PROBLEM STATEMENT: Everything from the line holding "GPS1 pin RX: A3 -> 4" to the end of the data must be reproduced exactly; include both boundary lines and nothing else.

SUPPLIED MATERIAL:
-*-

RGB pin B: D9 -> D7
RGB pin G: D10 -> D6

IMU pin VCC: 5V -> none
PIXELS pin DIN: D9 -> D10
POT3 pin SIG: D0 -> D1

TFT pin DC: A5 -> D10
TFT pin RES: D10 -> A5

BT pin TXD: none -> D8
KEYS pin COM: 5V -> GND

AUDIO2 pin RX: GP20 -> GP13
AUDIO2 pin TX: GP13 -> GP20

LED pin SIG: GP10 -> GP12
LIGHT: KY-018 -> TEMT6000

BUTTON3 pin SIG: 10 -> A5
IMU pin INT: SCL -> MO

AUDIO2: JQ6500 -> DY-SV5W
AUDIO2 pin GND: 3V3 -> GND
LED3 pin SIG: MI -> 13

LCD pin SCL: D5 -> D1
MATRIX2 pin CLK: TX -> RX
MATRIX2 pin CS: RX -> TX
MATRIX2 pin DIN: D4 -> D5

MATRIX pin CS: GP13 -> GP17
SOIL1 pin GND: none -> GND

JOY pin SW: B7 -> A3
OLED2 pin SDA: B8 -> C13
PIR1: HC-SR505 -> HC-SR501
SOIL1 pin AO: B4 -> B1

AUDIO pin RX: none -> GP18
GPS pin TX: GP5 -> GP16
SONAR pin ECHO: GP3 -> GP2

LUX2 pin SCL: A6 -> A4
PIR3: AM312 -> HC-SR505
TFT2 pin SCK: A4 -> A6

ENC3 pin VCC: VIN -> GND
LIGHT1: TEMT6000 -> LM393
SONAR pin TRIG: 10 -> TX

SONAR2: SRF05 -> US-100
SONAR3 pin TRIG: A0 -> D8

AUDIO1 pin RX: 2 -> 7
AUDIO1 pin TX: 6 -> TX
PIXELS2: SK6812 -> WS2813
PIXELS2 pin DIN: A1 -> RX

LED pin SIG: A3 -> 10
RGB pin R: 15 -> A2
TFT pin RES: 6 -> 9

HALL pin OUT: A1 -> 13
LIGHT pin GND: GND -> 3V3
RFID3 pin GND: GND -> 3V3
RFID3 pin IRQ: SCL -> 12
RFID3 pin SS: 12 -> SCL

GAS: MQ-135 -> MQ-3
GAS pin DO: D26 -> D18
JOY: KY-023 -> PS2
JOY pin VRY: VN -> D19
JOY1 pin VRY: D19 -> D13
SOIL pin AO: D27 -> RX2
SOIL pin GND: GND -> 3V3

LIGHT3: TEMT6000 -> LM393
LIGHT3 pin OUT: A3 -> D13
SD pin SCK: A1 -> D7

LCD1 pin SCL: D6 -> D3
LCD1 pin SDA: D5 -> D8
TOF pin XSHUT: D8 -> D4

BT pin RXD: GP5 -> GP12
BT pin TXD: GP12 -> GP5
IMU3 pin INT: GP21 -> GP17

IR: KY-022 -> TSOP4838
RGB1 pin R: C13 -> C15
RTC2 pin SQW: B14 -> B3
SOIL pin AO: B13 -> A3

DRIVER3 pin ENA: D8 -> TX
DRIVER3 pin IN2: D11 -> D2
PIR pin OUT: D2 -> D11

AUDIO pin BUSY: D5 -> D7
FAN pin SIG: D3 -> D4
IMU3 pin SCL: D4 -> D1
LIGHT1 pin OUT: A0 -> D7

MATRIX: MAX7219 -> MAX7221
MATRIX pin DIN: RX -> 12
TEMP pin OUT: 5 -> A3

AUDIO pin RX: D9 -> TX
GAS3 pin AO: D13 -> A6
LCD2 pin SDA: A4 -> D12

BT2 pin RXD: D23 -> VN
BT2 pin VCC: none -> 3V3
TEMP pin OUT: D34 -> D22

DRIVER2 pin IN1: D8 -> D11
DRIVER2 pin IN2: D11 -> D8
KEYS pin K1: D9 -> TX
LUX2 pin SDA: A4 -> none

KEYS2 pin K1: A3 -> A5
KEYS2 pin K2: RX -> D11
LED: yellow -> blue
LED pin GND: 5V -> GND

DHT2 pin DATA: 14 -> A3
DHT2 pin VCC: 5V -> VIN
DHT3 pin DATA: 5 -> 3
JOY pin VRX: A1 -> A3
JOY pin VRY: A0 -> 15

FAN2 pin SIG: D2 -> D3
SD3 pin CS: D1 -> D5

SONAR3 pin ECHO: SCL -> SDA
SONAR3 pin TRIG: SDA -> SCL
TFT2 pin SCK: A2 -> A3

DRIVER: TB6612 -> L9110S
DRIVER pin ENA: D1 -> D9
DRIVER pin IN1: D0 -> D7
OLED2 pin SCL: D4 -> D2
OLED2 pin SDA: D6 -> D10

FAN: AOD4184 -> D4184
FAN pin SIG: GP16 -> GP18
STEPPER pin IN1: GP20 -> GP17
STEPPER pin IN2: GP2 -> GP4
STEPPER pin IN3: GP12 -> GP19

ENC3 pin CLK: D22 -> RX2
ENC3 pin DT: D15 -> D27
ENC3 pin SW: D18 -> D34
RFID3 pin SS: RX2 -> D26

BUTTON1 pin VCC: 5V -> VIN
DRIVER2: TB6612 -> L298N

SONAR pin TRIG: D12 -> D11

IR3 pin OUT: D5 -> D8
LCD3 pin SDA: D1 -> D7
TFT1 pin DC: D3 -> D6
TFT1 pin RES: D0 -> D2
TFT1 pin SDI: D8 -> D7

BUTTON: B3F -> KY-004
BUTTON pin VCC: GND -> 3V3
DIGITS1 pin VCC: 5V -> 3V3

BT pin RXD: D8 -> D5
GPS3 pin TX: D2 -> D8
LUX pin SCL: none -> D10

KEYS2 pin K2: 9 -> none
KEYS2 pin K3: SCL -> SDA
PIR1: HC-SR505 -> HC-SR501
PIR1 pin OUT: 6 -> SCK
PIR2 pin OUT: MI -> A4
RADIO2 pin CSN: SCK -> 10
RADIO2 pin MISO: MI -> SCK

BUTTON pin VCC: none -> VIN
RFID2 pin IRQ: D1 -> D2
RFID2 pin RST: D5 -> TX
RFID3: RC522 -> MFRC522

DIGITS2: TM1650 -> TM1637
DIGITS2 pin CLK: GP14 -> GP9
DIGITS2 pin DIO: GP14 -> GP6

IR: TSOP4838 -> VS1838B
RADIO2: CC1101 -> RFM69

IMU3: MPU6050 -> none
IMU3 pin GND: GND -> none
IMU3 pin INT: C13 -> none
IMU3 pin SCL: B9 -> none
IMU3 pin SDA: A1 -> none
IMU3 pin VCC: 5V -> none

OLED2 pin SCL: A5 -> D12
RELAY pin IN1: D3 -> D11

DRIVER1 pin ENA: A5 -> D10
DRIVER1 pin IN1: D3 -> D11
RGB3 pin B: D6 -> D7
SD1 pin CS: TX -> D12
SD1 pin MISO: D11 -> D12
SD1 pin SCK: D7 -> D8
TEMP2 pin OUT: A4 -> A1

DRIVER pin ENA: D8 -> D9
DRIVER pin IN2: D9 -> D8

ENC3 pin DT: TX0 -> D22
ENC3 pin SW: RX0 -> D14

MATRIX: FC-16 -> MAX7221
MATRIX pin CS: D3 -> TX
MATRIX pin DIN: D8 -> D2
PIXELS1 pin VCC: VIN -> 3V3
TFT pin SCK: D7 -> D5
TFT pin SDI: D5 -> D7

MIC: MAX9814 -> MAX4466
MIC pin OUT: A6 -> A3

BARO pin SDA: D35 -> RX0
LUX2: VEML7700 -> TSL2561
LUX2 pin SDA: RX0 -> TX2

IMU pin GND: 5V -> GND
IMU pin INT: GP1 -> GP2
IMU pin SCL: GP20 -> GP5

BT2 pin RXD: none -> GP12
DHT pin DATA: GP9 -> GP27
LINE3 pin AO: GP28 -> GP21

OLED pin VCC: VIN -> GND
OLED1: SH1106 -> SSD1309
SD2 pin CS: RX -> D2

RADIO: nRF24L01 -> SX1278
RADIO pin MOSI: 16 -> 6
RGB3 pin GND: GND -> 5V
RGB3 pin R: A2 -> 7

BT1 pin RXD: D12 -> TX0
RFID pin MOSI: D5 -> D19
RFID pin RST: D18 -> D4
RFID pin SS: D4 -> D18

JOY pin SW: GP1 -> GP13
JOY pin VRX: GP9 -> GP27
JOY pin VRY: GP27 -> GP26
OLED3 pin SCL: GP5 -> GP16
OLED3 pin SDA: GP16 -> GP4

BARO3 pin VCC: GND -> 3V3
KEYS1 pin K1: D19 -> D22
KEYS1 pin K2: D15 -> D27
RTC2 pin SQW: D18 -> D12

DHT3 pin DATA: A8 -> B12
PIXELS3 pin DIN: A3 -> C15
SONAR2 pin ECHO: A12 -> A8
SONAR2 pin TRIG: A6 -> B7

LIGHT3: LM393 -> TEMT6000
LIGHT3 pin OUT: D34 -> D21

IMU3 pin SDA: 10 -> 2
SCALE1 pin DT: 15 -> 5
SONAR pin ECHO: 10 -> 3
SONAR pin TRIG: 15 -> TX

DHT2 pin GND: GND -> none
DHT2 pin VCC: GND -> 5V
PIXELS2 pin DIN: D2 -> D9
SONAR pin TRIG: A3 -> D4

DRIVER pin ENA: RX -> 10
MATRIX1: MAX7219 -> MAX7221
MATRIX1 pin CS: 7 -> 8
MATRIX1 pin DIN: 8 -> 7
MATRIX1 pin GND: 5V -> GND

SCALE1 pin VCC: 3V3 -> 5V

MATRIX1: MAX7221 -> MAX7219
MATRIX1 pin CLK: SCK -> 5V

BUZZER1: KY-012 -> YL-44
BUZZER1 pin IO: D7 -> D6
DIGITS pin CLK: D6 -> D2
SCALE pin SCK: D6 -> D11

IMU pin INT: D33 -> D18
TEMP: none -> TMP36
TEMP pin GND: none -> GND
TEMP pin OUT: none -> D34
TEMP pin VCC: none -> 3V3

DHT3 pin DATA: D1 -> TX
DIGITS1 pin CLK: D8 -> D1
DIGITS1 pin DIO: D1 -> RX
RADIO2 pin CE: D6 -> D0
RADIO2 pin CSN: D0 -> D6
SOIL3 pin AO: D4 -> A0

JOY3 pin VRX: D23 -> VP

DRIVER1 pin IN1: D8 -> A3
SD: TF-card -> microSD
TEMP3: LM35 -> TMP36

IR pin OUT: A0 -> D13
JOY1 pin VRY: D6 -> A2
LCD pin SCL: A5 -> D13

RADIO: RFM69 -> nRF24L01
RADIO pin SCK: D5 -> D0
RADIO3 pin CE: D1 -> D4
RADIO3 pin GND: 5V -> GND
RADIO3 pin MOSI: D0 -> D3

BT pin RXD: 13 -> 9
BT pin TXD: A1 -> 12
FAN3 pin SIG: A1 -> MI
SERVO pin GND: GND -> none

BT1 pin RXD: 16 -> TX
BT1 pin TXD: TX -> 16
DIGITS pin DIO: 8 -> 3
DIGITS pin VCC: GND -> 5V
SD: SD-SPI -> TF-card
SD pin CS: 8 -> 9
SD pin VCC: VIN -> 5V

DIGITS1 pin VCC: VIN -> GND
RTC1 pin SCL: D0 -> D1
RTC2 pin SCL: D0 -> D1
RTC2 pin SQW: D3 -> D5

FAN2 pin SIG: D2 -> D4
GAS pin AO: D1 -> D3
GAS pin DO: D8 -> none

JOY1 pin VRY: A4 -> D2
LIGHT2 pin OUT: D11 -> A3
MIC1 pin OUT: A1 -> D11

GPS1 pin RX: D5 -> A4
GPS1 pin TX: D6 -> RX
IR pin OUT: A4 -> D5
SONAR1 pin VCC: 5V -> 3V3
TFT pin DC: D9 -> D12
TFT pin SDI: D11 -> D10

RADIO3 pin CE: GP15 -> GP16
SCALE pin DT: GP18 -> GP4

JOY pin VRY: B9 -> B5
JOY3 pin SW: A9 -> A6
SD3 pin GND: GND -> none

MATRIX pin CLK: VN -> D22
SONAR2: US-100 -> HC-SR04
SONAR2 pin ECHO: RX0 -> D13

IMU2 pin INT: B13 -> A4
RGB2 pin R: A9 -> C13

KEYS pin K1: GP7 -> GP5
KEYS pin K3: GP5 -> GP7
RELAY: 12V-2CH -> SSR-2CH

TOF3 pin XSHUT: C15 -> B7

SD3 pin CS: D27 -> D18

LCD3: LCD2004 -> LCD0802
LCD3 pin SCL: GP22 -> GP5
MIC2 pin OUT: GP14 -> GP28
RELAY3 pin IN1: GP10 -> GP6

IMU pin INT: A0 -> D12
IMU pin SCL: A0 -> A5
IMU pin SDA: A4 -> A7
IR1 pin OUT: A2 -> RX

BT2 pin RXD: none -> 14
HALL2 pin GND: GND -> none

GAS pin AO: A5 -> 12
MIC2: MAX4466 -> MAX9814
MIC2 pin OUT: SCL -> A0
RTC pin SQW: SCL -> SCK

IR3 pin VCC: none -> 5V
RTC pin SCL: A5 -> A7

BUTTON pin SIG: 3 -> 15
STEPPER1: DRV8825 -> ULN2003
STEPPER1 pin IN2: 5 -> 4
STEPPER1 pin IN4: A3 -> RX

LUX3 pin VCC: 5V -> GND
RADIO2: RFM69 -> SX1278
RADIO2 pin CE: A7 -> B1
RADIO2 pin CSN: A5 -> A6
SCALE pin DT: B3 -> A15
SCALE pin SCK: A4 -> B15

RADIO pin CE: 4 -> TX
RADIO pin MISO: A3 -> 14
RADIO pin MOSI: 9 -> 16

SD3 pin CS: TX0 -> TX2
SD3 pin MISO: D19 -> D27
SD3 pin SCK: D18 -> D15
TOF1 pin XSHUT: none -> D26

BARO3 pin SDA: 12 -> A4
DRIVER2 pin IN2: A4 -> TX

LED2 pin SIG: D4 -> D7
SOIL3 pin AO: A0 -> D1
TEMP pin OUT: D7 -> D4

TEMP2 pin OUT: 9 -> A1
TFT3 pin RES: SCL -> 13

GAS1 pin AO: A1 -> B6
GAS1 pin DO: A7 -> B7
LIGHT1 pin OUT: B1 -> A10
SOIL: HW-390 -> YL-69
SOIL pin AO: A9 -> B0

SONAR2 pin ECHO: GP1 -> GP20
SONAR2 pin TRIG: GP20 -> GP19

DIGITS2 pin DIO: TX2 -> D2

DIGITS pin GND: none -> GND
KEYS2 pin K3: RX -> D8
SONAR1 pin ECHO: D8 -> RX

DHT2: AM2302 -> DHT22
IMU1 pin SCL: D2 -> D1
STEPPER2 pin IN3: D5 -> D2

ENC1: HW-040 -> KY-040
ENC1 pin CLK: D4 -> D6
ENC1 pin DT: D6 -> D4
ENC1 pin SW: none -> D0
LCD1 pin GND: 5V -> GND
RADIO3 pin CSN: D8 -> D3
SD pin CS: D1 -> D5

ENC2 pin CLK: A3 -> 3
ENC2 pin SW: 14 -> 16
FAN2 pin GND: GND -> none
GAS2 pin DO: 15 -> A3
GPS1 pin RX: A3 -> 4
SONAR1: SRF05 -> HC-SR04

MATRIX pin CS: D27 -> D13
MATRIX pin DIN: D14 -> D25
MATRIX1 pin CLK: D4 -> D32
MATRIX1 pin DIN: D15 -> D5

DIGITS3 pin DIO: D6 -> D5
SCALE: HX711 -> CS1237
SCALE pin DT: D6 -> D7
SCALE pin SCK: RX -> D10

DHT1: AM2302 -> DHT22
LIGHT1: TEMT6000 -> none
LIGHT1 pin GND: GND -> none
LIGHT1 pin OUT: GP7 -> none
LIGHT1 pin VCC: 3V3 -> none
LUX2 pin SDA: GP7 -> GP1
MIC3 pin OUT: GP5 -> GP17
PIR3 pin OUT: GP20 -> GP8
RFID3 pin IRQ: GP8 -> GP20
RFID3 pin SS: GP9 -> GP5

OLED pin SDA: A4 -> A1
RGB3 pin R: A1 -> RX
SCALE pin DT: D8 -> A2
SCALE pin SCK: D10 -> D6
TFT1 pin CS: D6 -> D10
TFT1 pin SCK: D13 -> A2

-*-

OUTPUT OF THE EXERCISE:
GPS1 pin RX: A3 -> 4
SONAR1: SRF05 -> HC-SR04

MATRIX pin CS: D27 -> D13
MATRIX pin DIN: D14 -> D25
MATRIX1 pin CLK: D4 -> D32
MATRIX1 pin DIN: D15 -> D5

DIGITS3 pin DIO: D6 -> D5
SCALE: HX711 -> CS1237
SCALE pin DT: D6 -> D7
SCALE pin SCK: RX -> D10

DHT1: AM2302 -> DHT22
LIGHT1: TEMT6000 -> none
LIGHT1 pin GND: GND -> none
LIGHT1 pin OUT: GP7 -> none
LIGHT1 pin VCC: 3V3 -> none
LUX2 pin SDA: GP7 -> GP1
MIC3 pin OUT: GP5 -> GP17
PIR3 pin OUT: GP20 -> GP8
RFID3 pin IRQ: GP8 -> GP20
RFID3 pin SS: GP9 -> GP5

OLED pin SDA: A4 -> A1
RGB3 pin R: A1 -> RX
SCALE pin DT: D8 -> A2
SCALE pin SCK: D10 -> D6
TFT1 pin CS: D6 -> D10
TFT1 pin SCK: D13 -> A2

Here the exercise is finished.